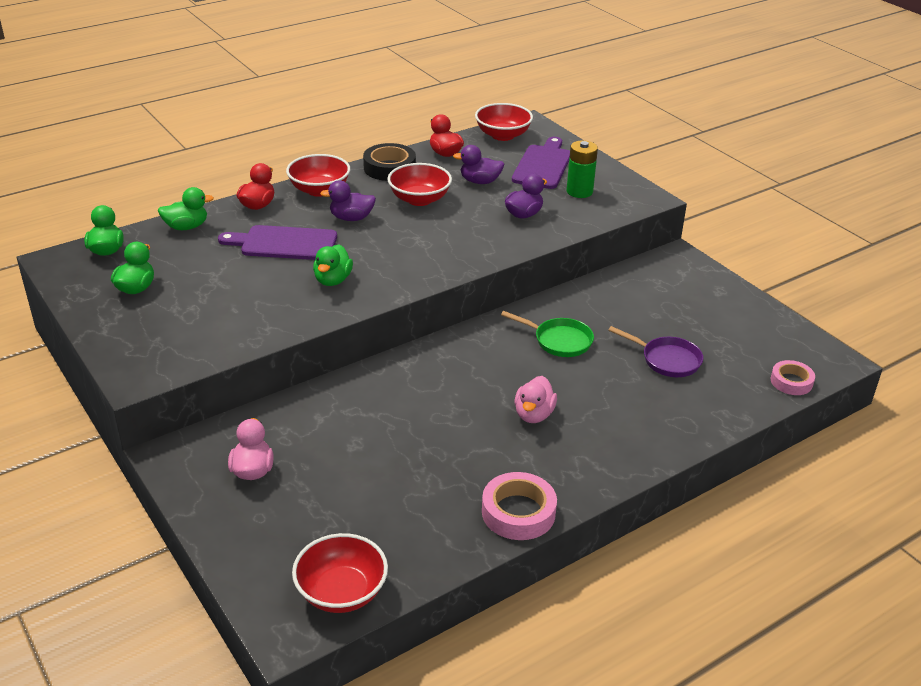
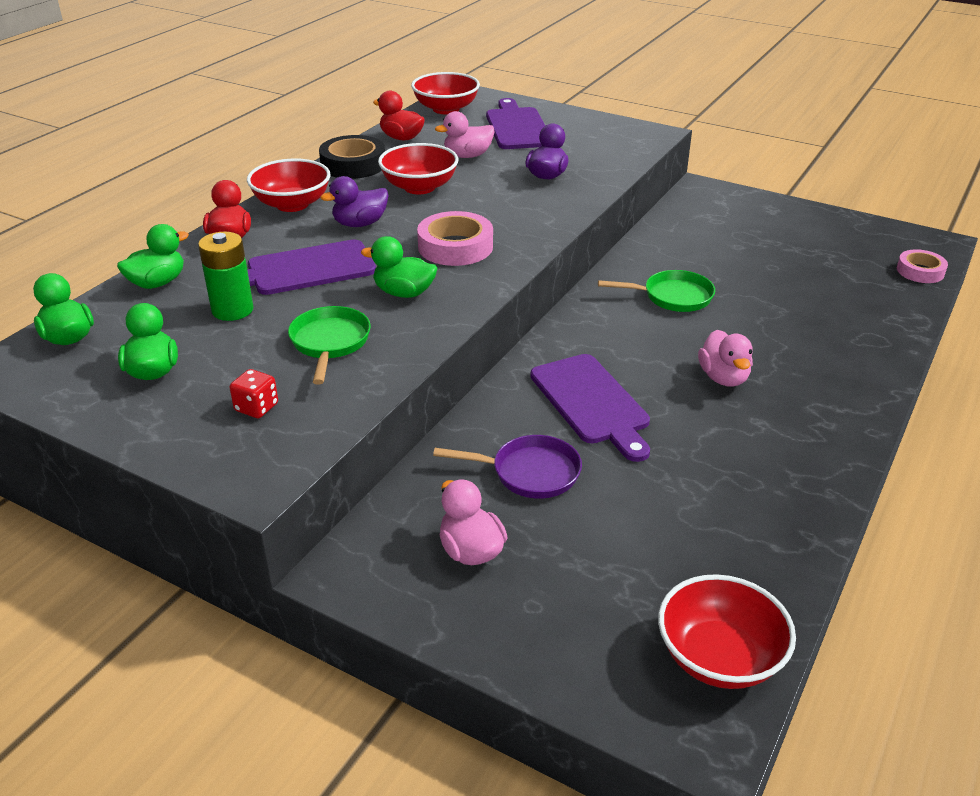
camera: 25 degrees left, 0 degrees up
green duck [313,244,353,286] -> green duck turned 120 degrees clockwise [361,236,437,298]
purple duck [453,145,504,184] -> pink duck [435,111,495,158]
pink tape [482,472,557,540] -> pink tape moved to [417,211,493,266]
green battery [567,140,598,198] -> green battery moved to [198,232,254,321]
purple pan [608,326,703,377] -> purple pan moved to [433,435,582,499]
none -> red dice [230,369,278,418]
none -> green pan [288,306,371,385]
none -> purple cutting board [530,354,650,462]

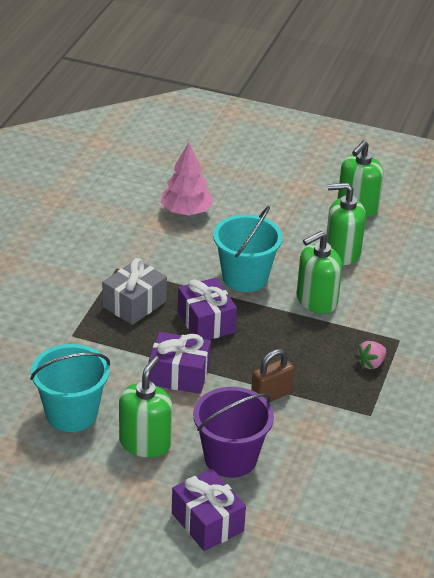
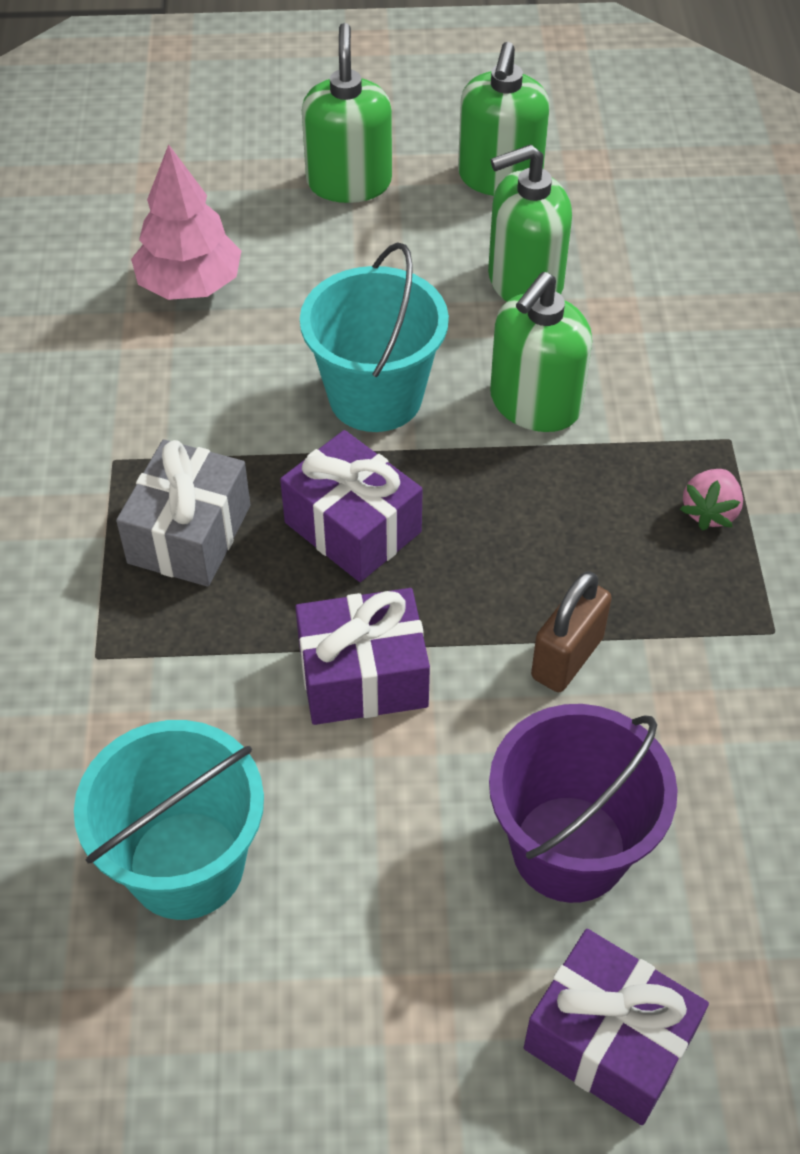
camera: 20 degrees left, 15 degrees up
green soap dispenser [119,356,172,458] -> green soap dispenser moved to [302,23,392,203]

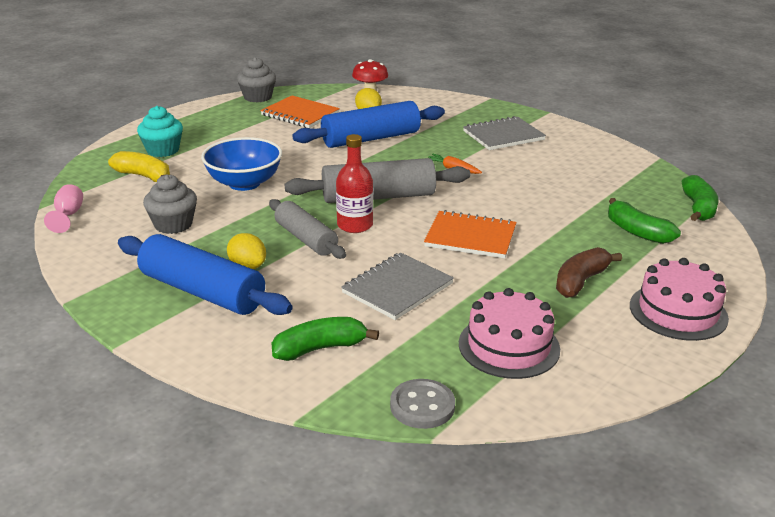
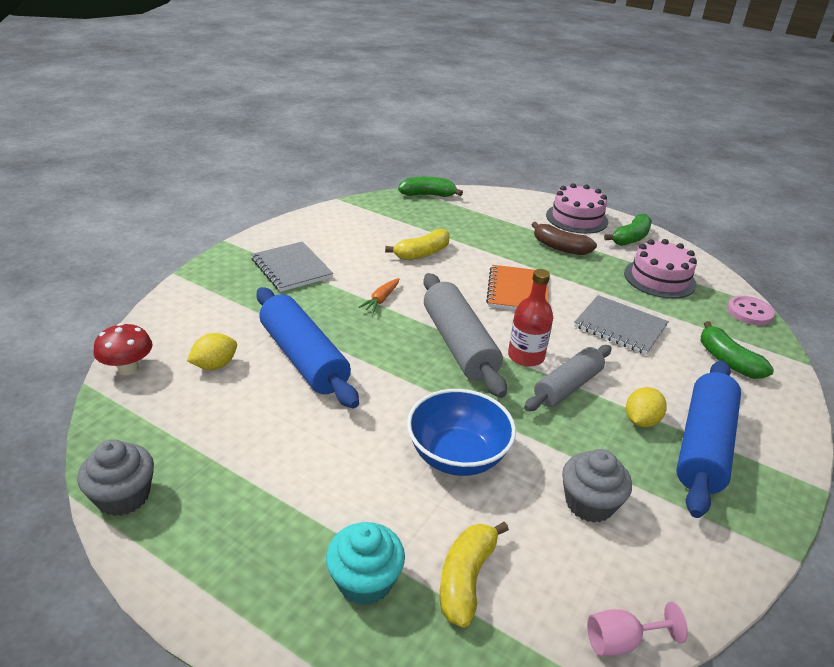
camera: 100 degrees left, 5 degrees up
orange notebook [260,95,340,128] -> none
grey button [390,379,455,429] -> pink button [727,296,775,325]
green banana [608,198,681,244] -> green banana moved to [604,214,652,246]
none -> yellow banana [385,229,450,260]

## [ABOUT THIS TASK]
The expected answer is an exact copy of the lines from the one containing "purple duck [453,145,504,184]" through the last line of the entries above, both included, without pictures.

## [ANSWER TO THIS TASK]
purple duck [453,145,504,184] -> pink duck [435,111,495,158]
pink tape [482,472,557,540] -> pink tape moved to [417,211,493,266]
green battery [567,140,598,198] -> green battery moved to [198,232,254,321]
purple pan [608,326,703,377] -> purple pan moved to [433,435,582,499]
none -> red dice [230,369,278,418]
none -> green pan [288,306,371,385]
none -> purple cutting board [530,354,650,462]

camera: 20 degrees left, 15 degrees up
green soap dispenser [119,356,172,458] -> green soap dispenser moved to [302,23,392,203]

camera: 100 degrees left, 5 degrees up
orange notebook [260,95,340,128] -> none
grey button [390,379,455,429] -> pink button [727,296,775,325]
green banana [608,198,681,244] -> green banana moved to [604,214,652,246]
none -> yellow banana [385,229,450,260]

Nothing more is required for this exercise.